- TASK TO CARRY OUT -
Transcribe the entries exactly. Omit the pictures.

- DATASET CONTENT -
__________________________________________________

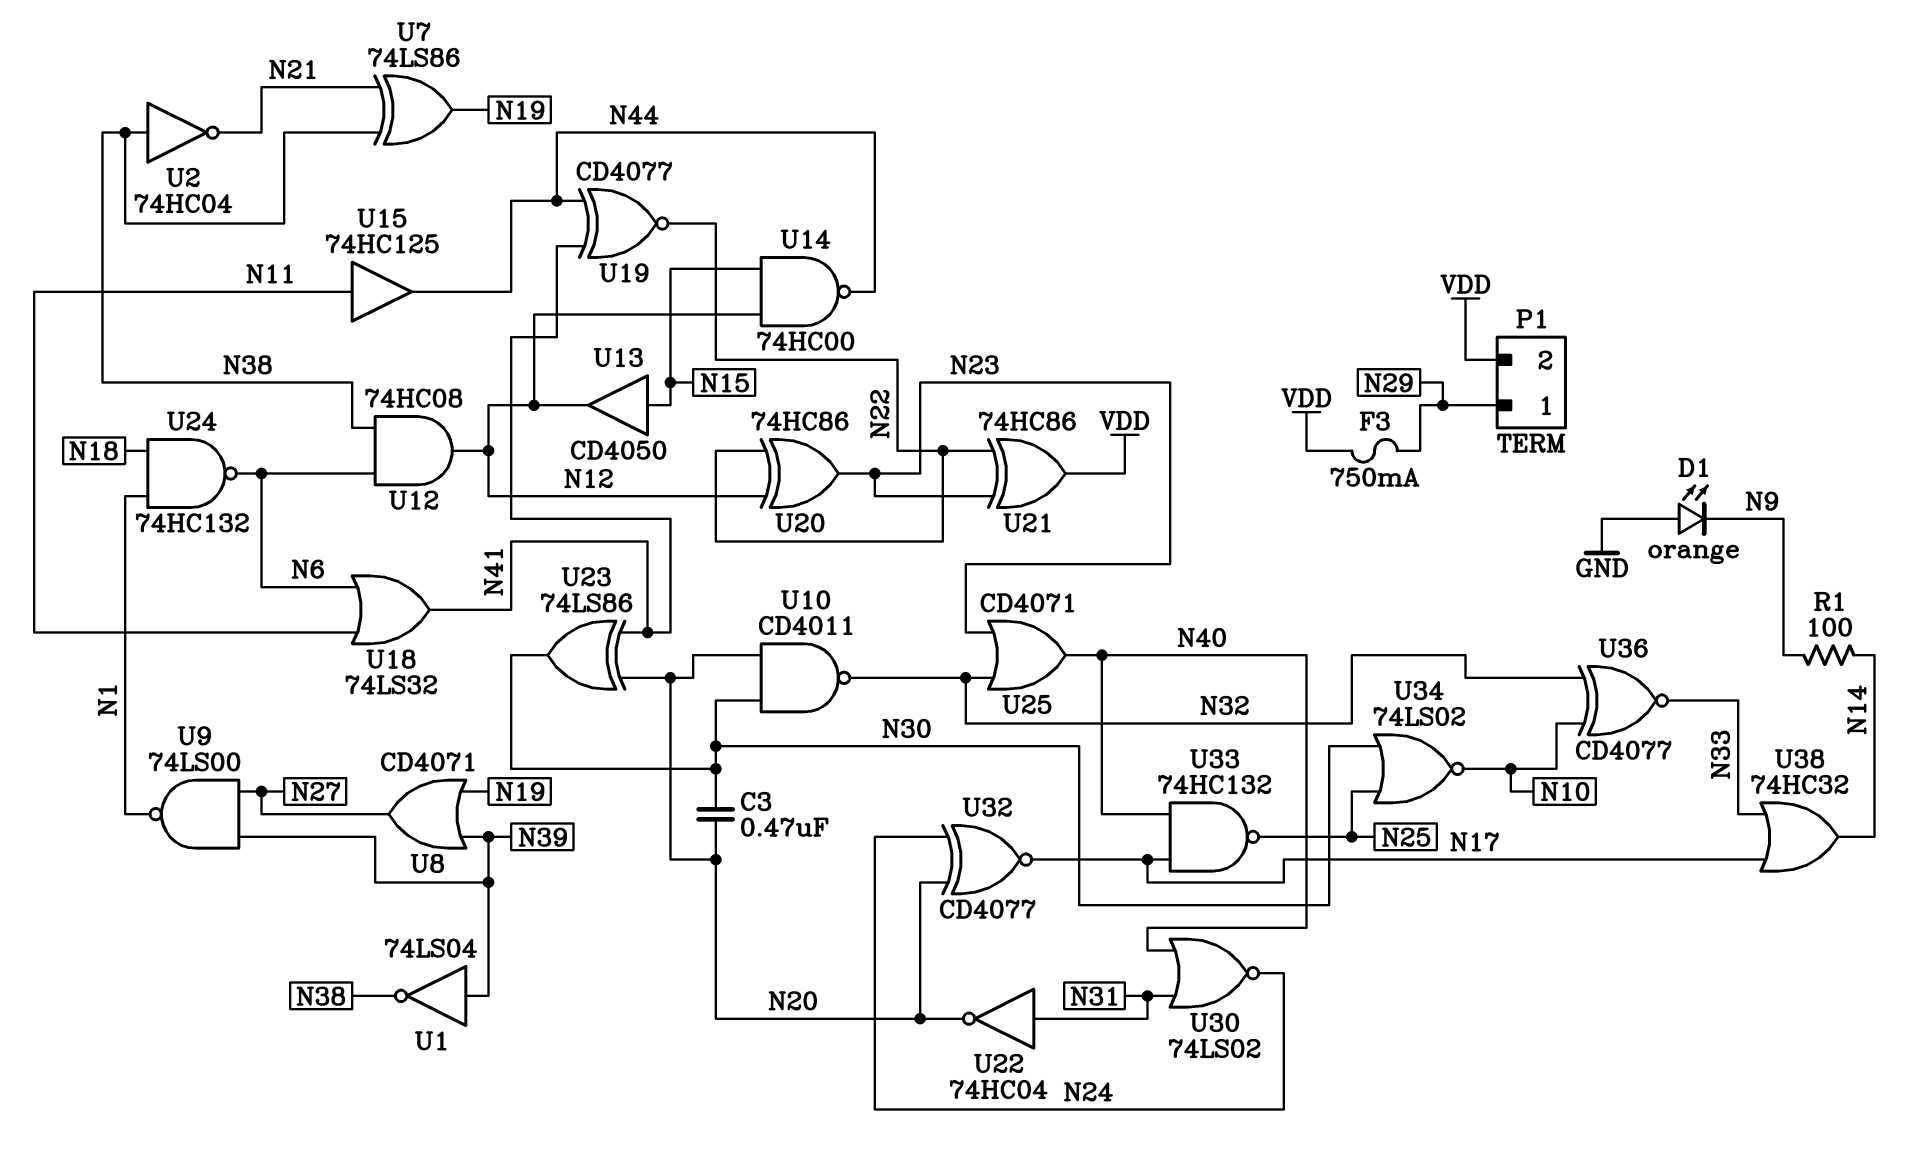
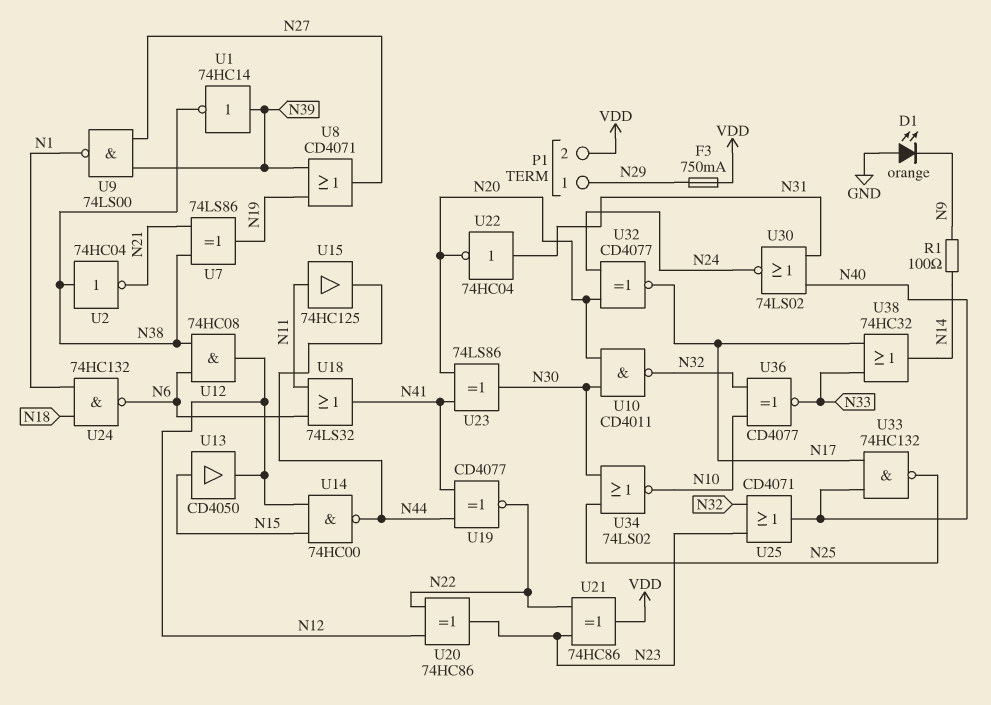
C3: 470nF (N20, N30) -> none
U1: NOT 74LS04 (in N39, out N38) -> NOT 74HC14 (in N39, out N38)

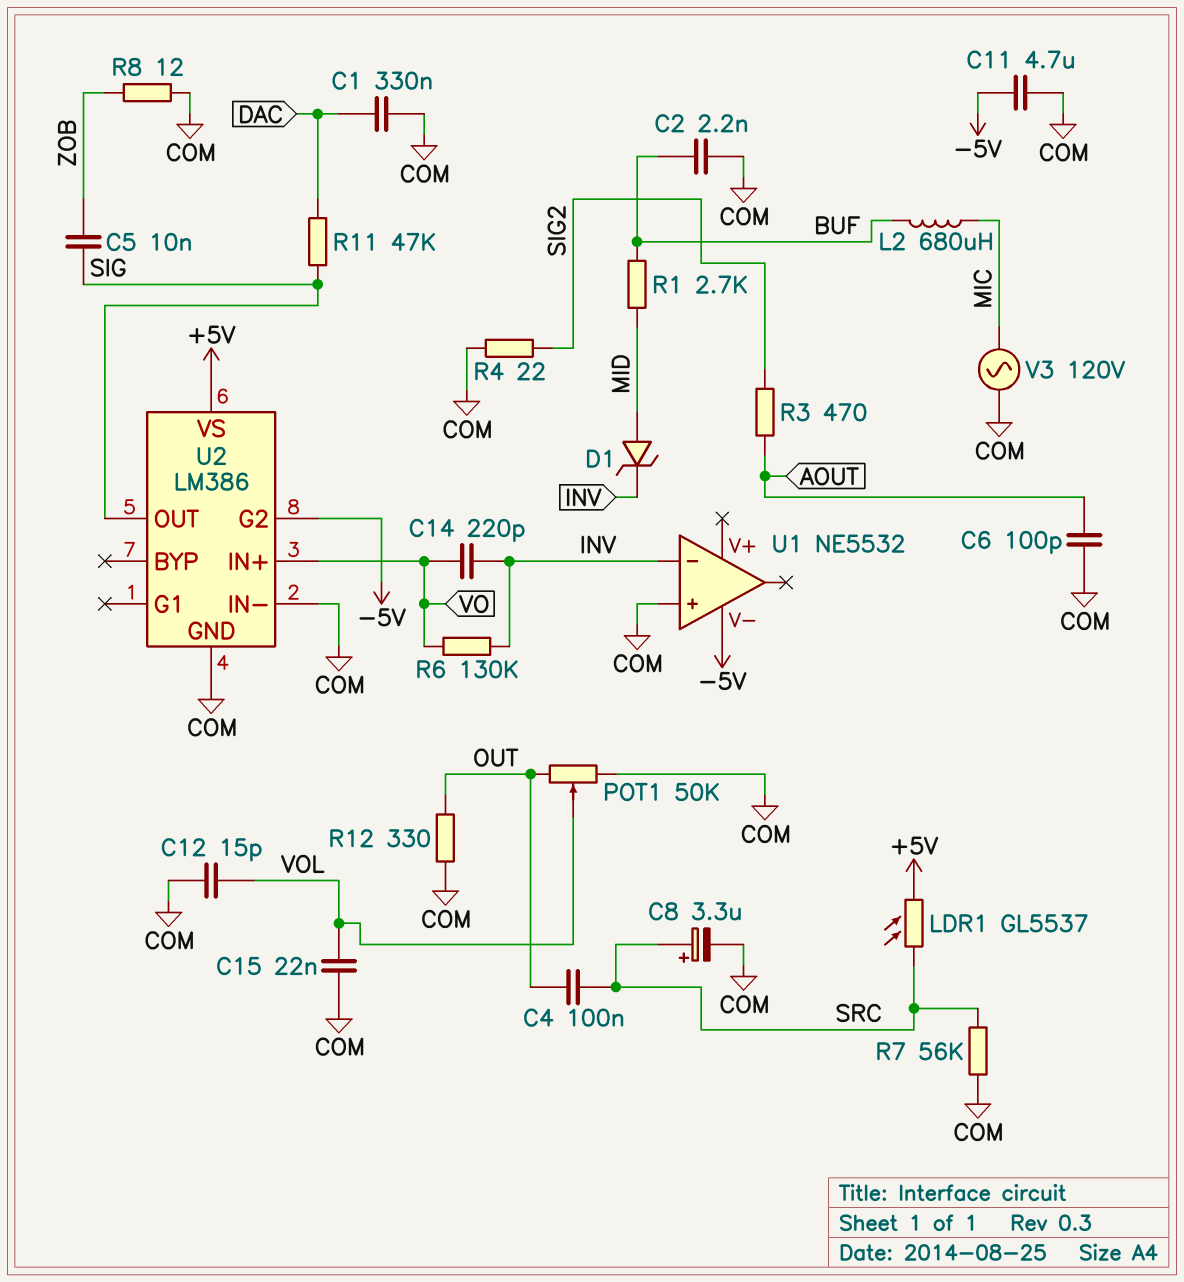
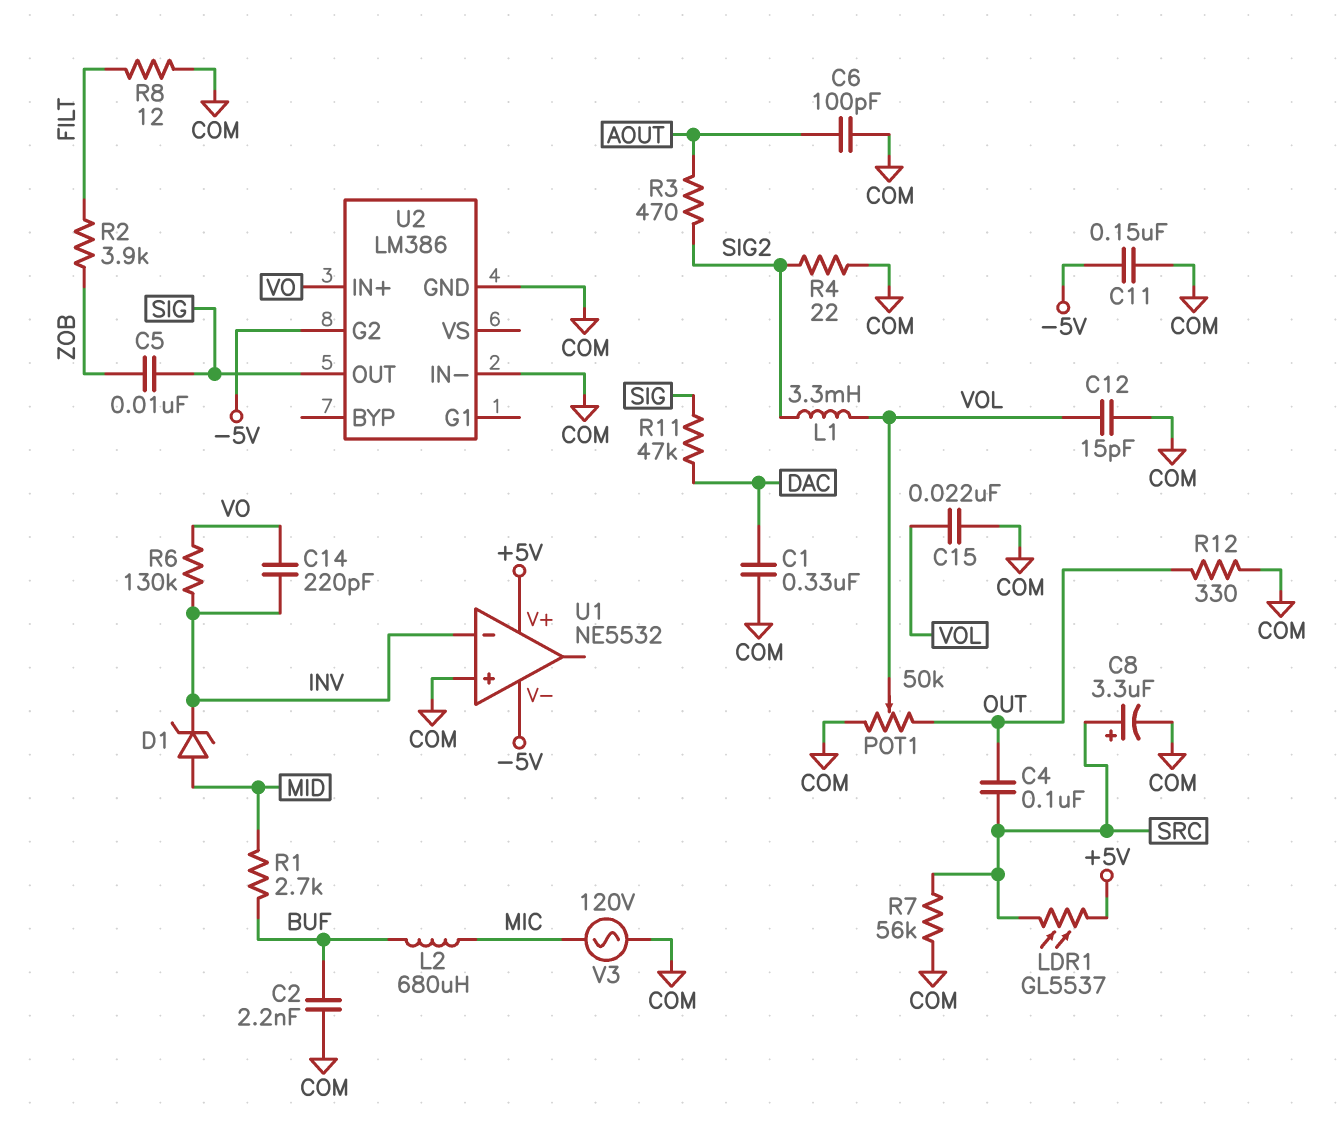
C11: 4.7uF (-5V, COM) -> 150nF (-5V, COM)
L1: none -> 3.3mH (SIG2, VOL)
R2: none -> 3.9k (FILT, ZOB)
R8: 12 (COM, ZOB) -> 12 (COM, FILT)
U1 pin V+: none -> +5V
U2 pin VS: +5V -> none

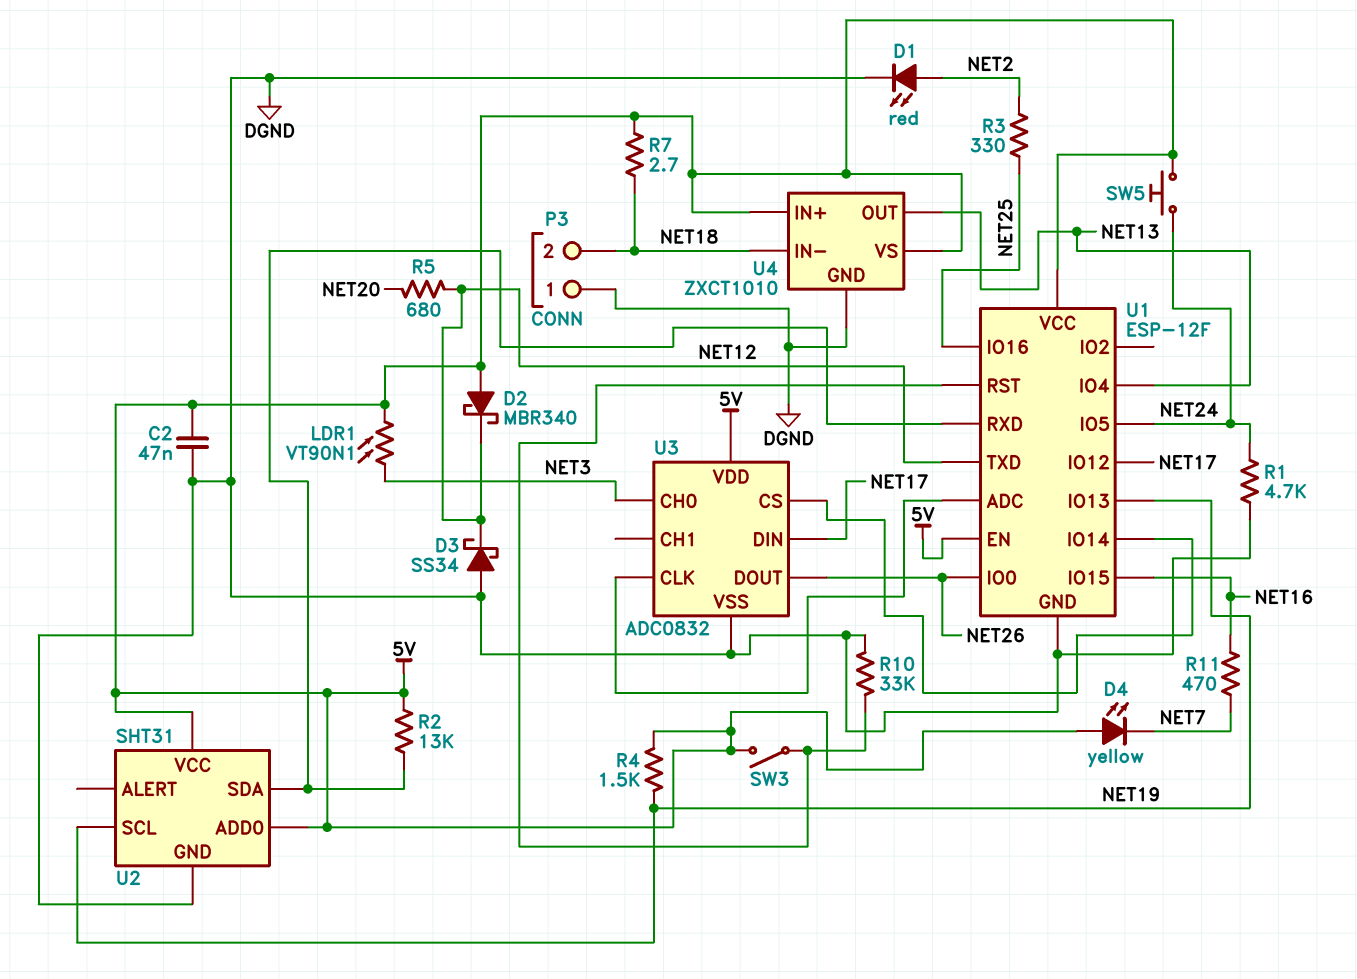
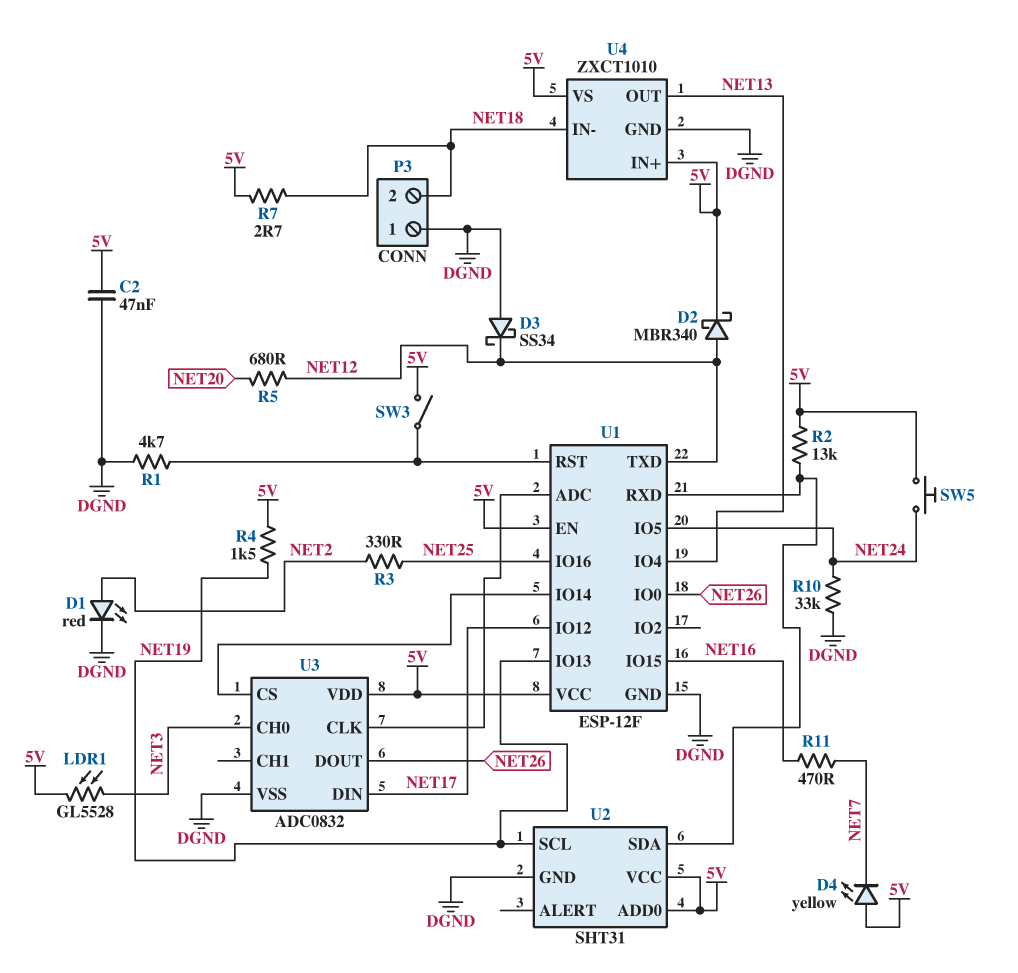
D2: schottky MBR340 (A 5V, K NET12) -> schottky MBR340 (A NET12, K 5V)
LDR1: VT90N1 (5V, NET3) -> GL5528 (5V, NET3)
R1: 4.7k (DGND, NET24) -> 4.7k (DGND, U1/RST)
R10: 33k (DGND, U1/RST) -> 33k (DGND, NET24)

__________________________________________________

- WRITTEN ANSWER -
C3: 470nF (N20, N30) -> none
U1: NOT 74LS04 (in N39, out N38) -> NOT 74HC14 (in N39, out N38)

C11: 4.7uF (-5V, COM) -> 150nF (-5V, COM)
L1: none -> 3.3mH (SIG2, VOL)
R2: none -> 3.9k (FILT, ZOB)
R8: 12 (COM, ZOB) -> 12 (COM, FILT)
U1 pin V+: none -> +5V
U2 pin VS: +5V -> none

D2: schottky MBR340 (A 5V, K NET12) -> schottky MBR340 (A NET12, K 5V)
LDR1: VT90N1 (5V, NET3) -> GL5528 (5V, NET3)
R1: 4.7k (DGND, NET24) -> 4.7k (DGND, U1/RST)
R10: 33k (DGND, U1/RST) -> 33k (DGND, NET24)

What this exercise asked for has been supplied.